* TASK PROMPT *
The data below contains pictures, which are to be skipped; the lines starting at the line with "BT1: 1.5V (plus" and ending at the line with "U3 pin DI: CS -> MOSI" are to be output exactly, both ends included.

* RECORDS SHOWN *

________________________

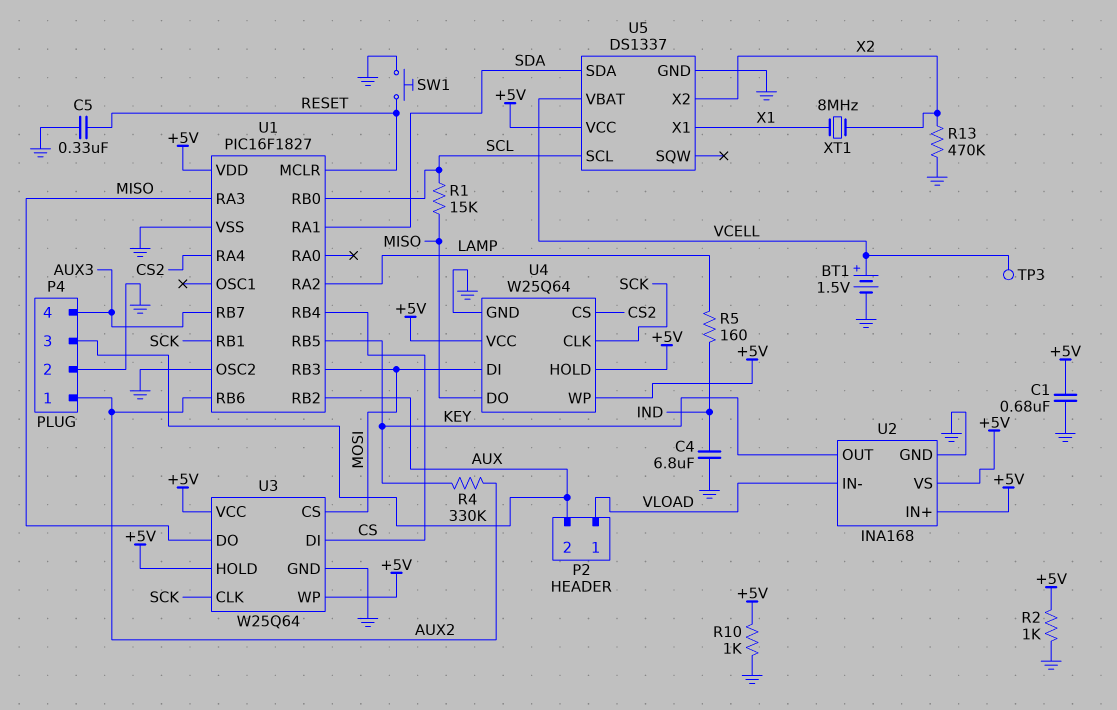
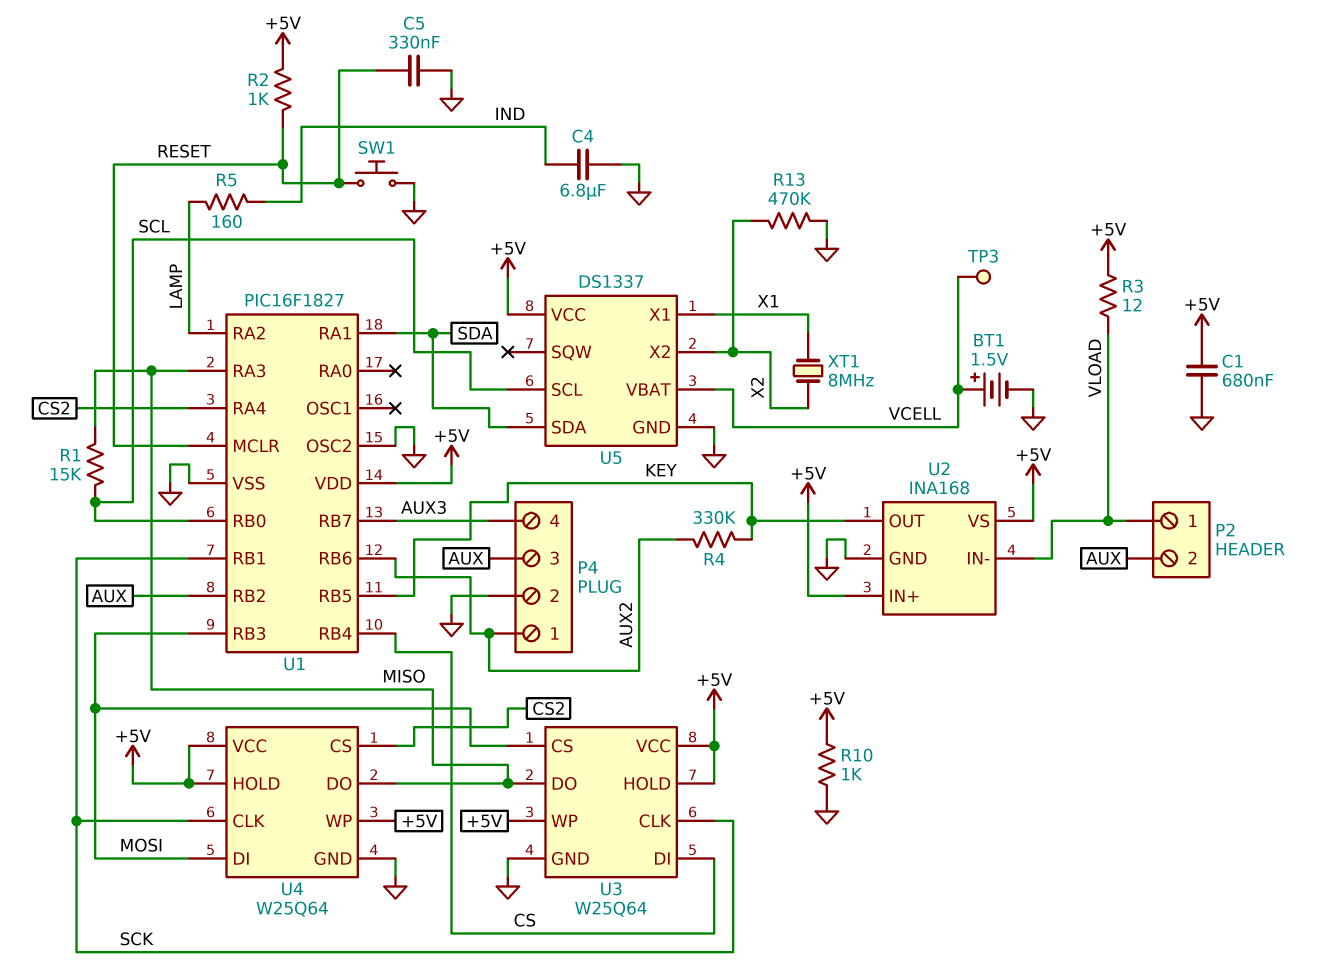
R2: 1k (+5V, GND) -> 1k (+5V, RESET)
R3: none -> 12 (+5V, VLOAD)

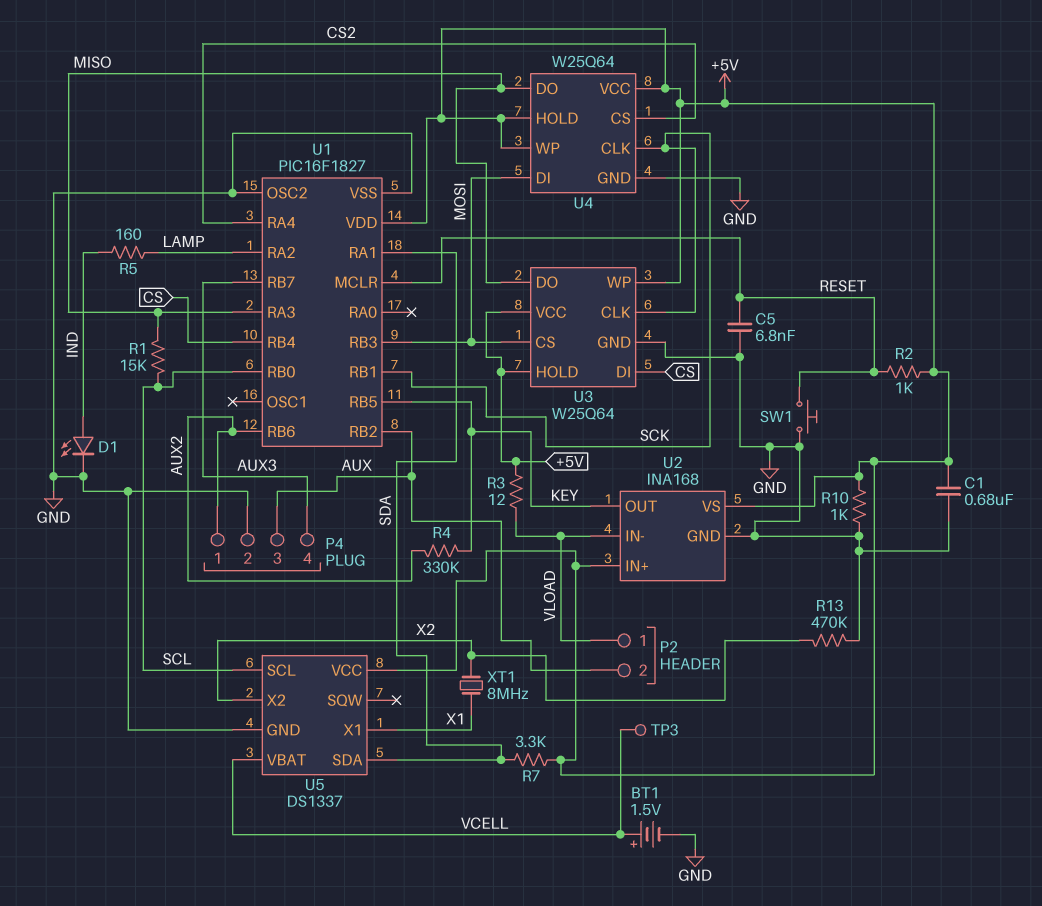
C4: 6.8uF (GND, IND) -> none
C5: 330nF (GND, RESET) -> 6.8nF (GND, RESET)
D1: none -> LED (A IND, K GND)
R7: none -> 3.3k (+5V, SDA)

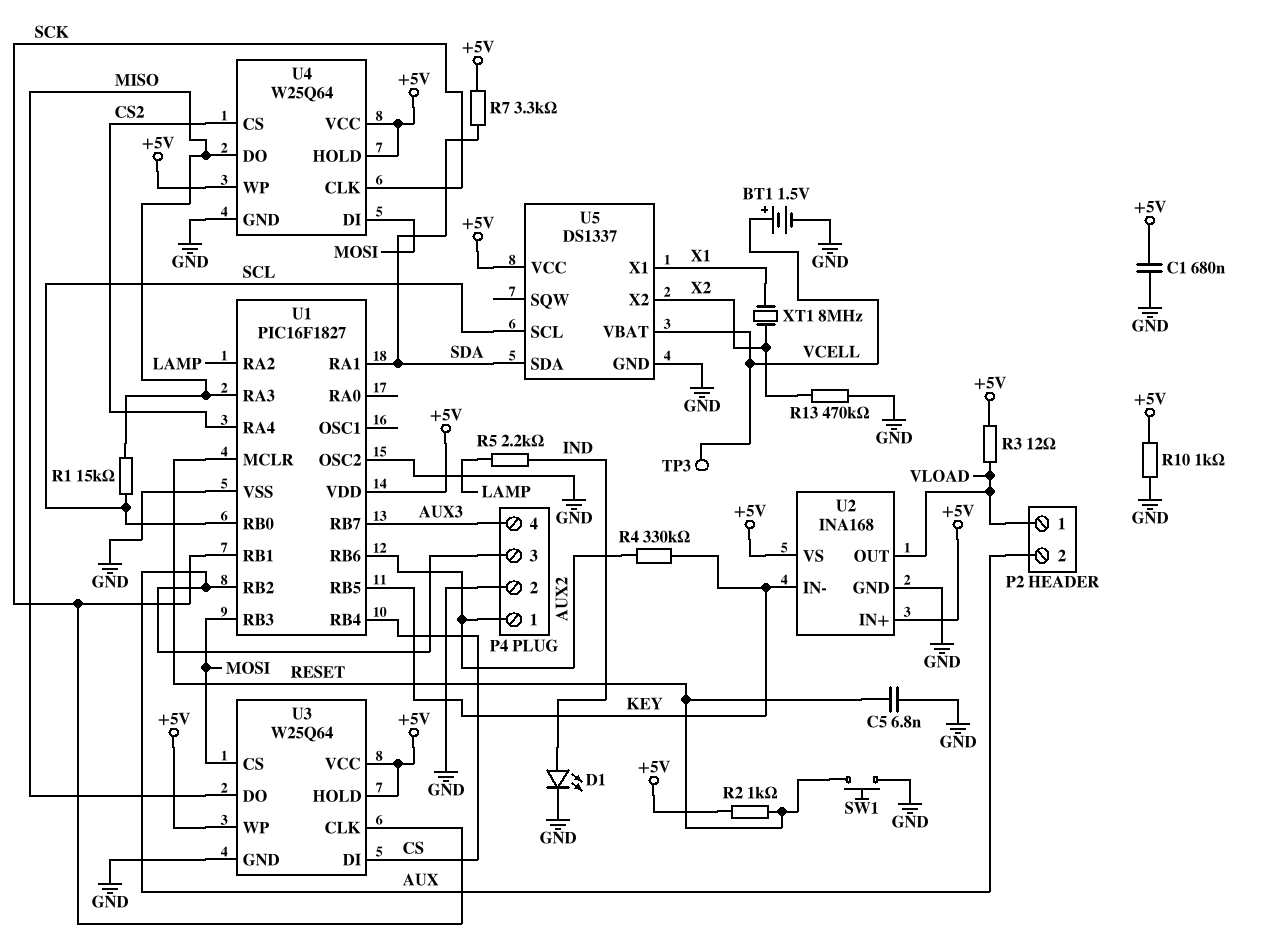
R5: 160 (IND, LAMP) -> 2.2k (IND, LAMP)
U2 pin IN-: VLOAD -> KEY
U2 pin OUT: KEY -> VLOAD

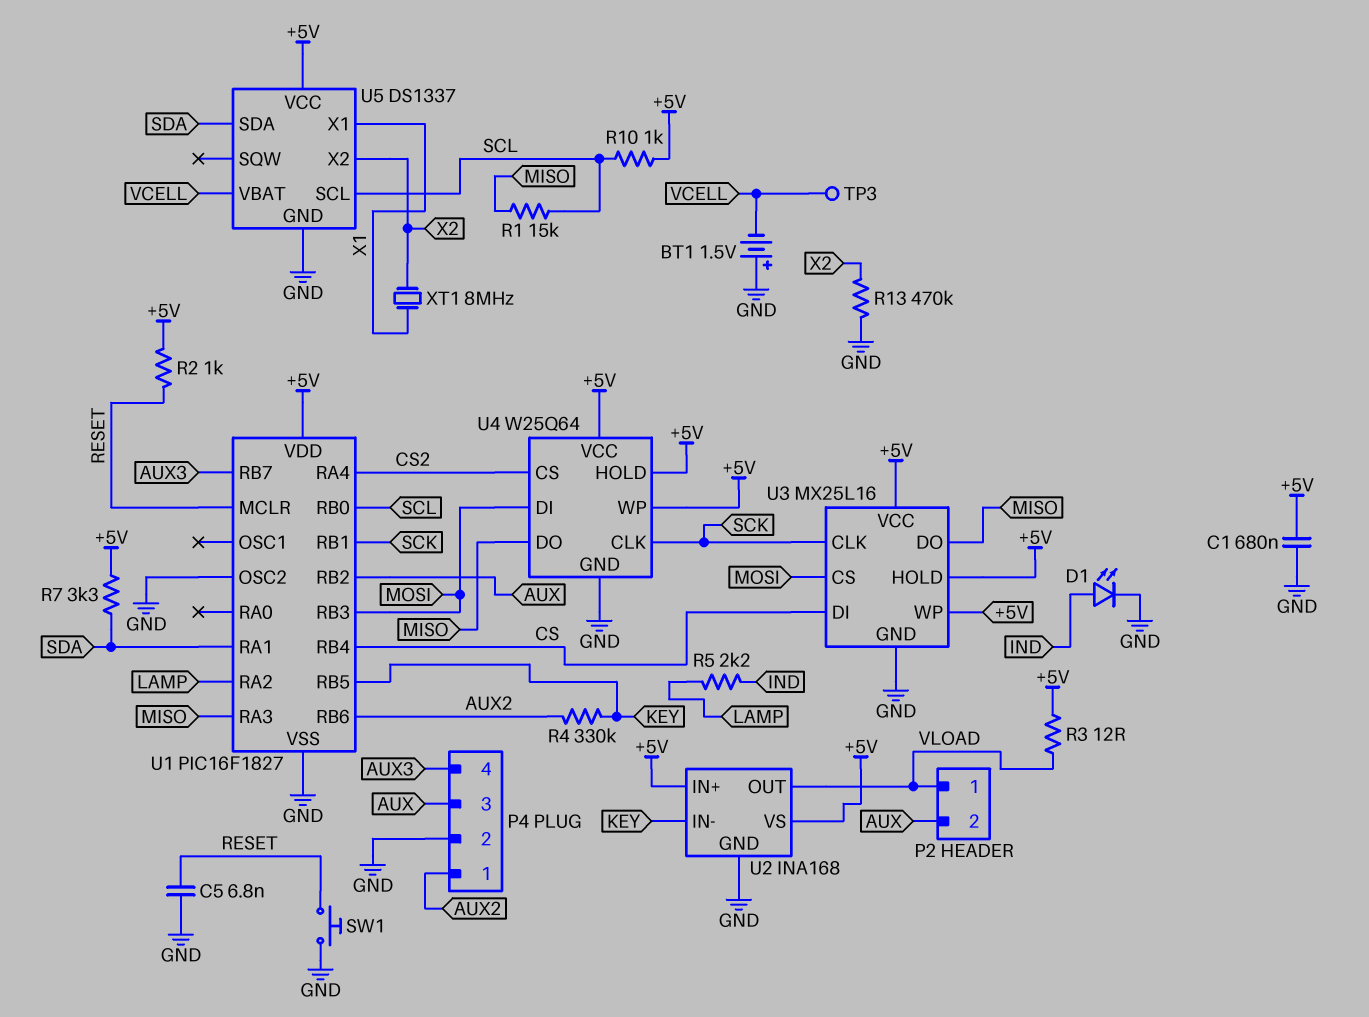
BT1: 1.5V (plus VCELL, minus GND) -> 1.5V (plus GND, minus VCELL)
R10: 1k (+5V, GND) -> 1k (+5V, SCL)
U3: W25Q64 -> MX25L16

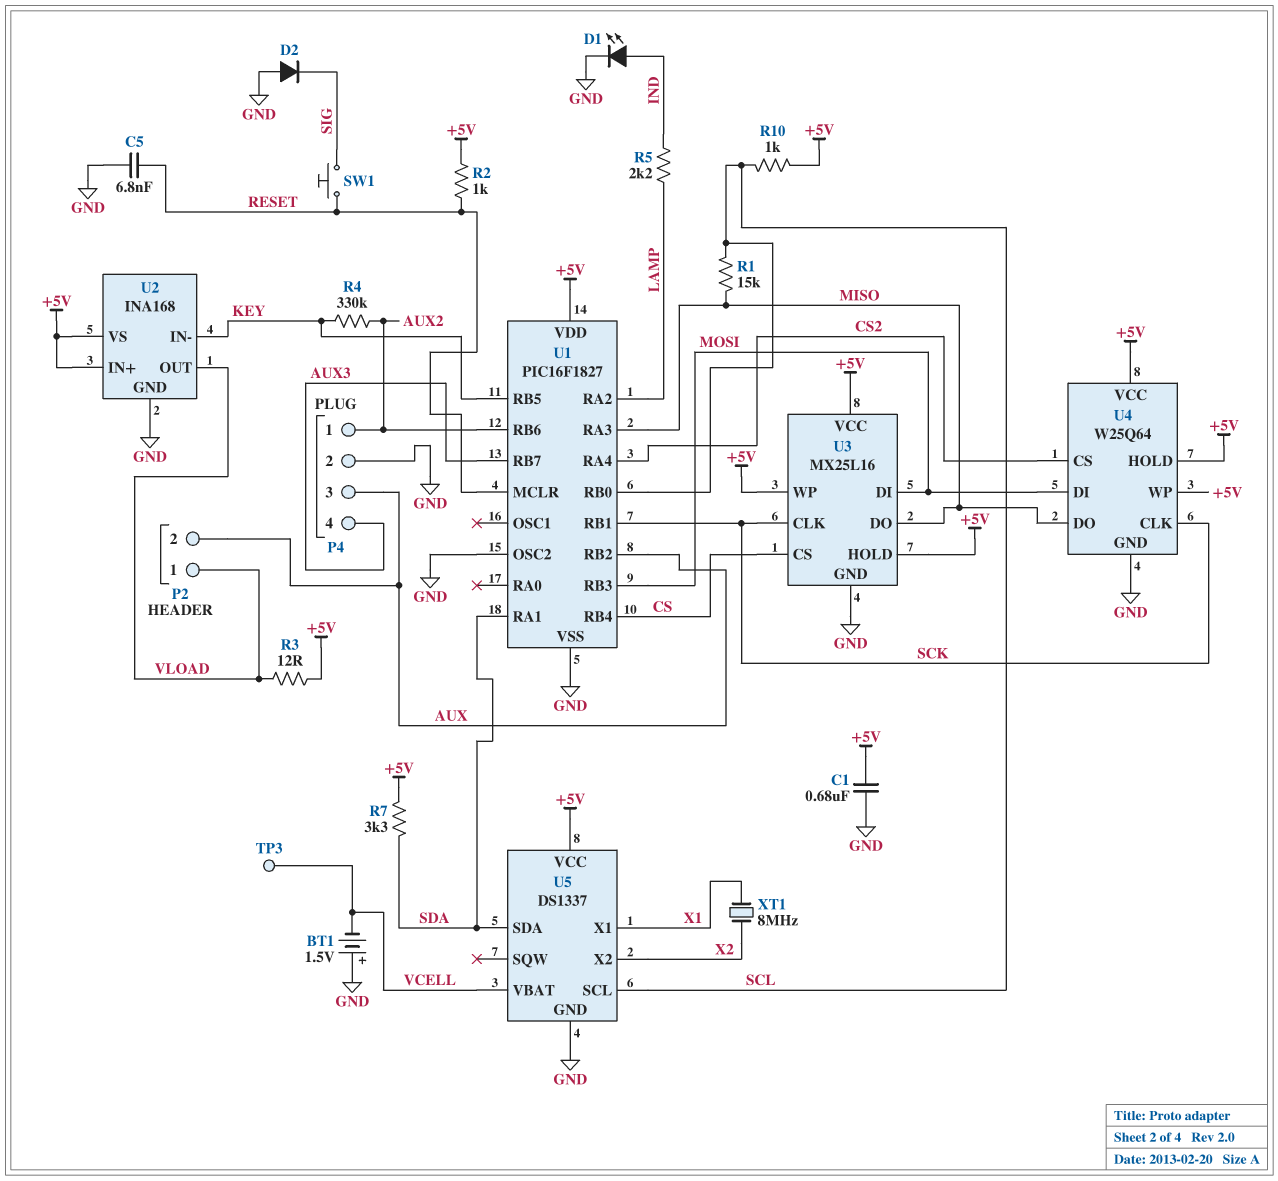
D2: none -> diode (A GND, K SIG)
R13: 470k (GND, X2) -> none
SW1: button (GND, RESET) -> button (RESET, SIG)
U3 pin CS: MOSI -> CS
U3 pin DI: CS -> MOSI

________________________

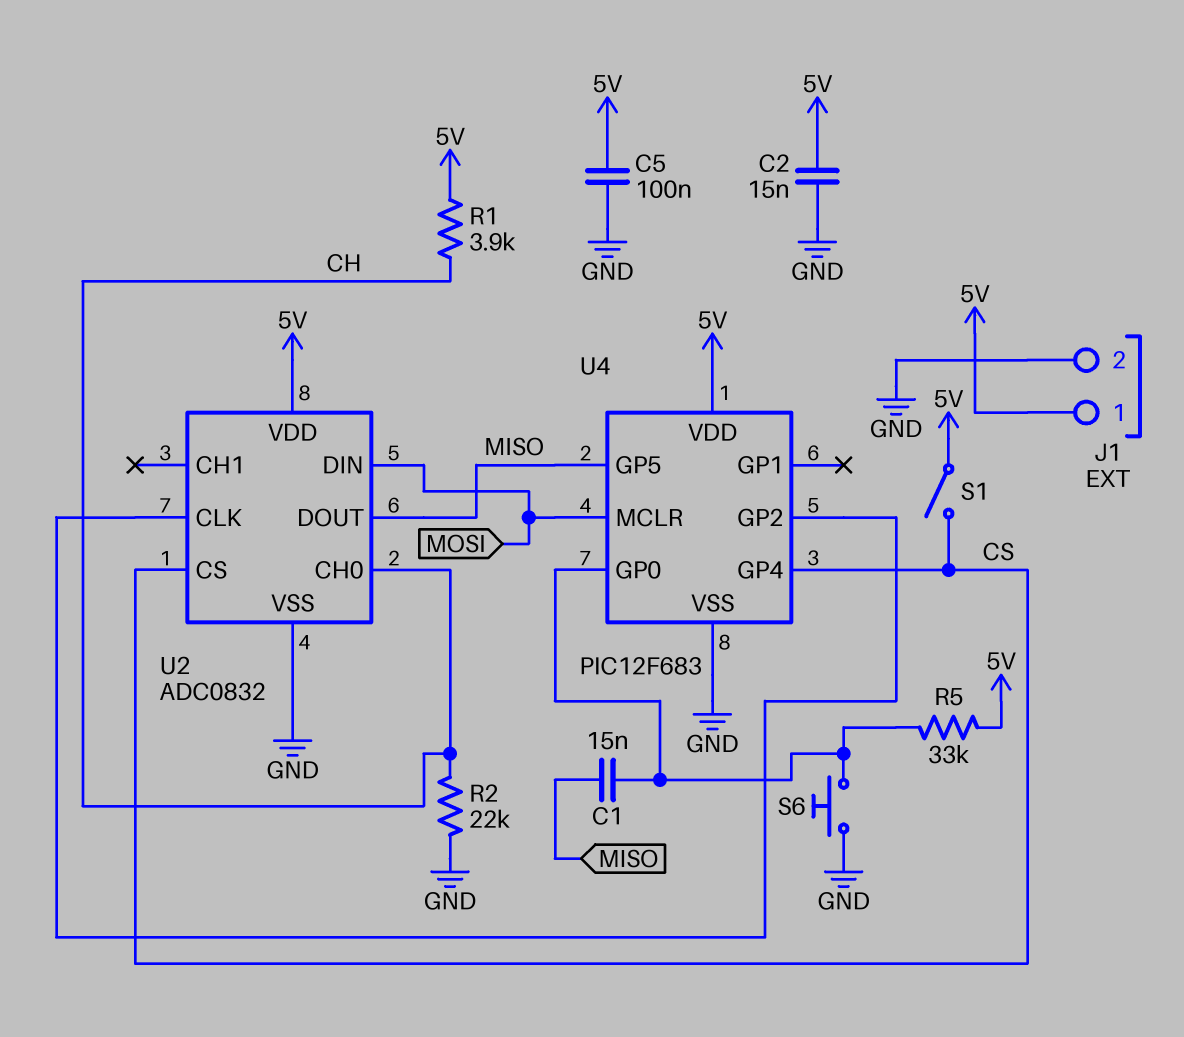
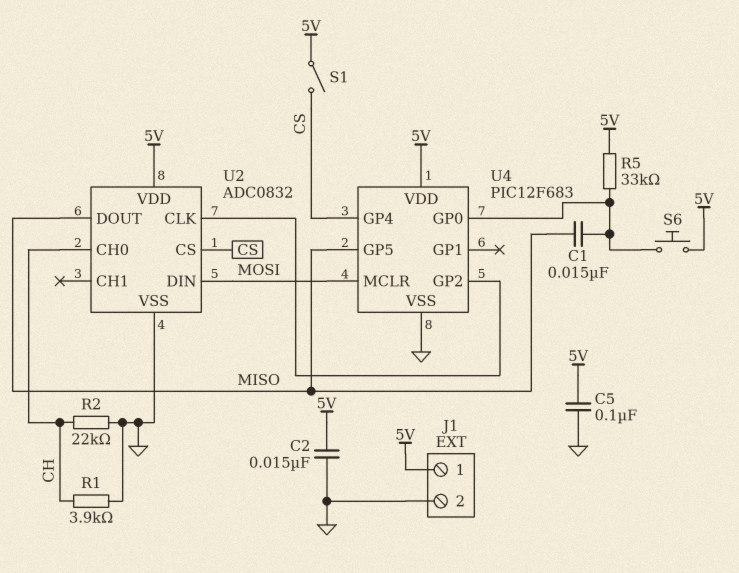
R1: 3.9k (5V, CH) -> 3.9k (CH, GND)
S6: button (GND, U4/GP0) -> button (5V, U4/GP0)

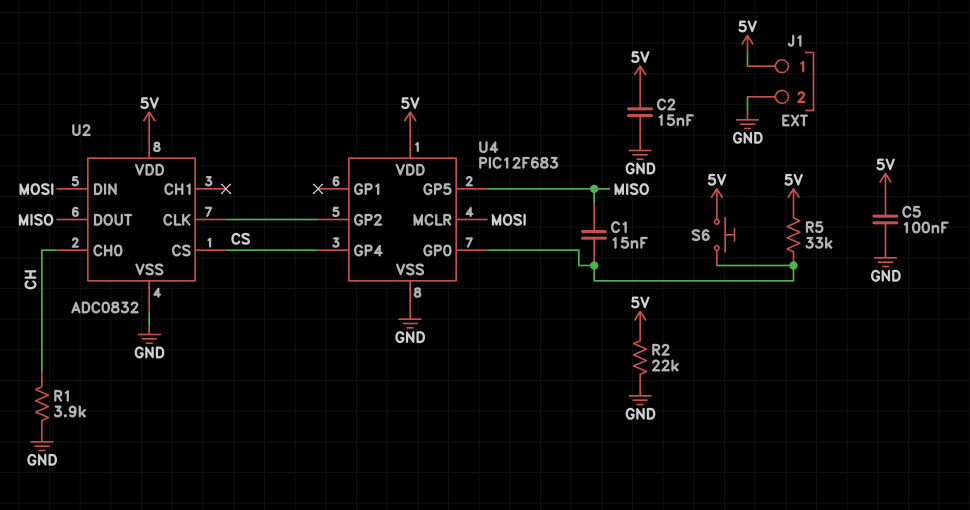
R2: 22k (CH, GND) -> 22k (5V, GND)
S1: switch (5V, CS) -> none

________________________

* ANSWER BOX *
BT1: 1.5V (plus VCELL, minus GND) -> 1.5V (plus GND, minus VCELL)
R10: 1k (+5V, GND) -> 1k (+5V, SCL)
U3: W25Q64 -> MX25L16

D2: none -> diode (A GND, K SIG)
R13: 470k (GND, X2) -> none
SW1: button (GND, RESET) -> button (RESET, SIG)
U3 pin CS: MOSI -> CS
U3 pin DI: CS -> MOSI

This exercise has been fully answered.